==== DATASET SECTION

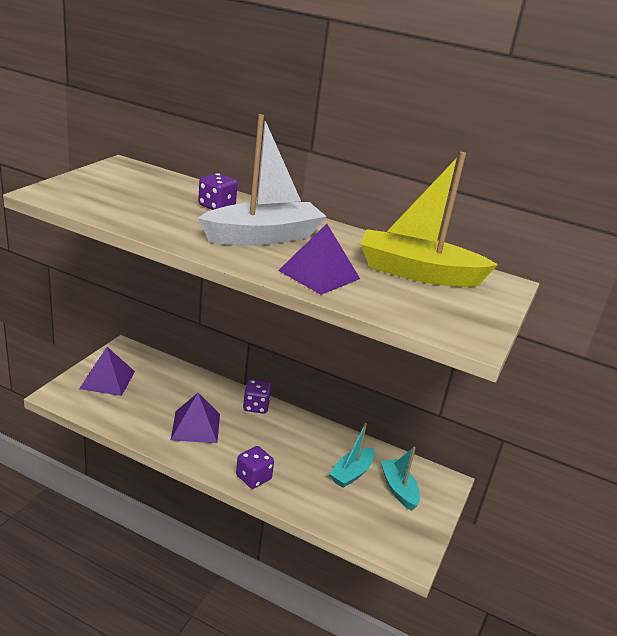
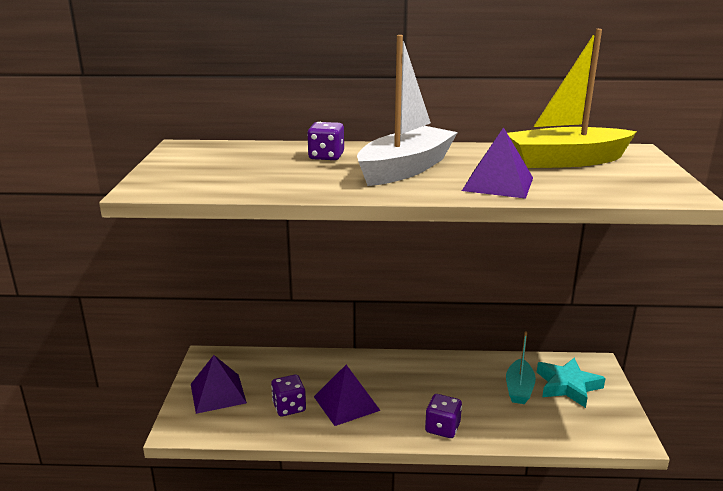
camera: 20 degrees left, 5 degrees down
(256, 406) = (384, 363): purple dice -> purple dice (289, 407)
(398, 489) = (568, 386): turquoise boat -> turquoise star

========

Transcribe the listing exactly; omit all images.

▶ [OUTPUT FOR THIS TASK]:
camera: 20 degrees left, 5 degrees down
(256, 406) = (384, 363): purple dice -> purple dice (289, 407)
(398, 489) = (568, 386): turquoise boat -> turquoise star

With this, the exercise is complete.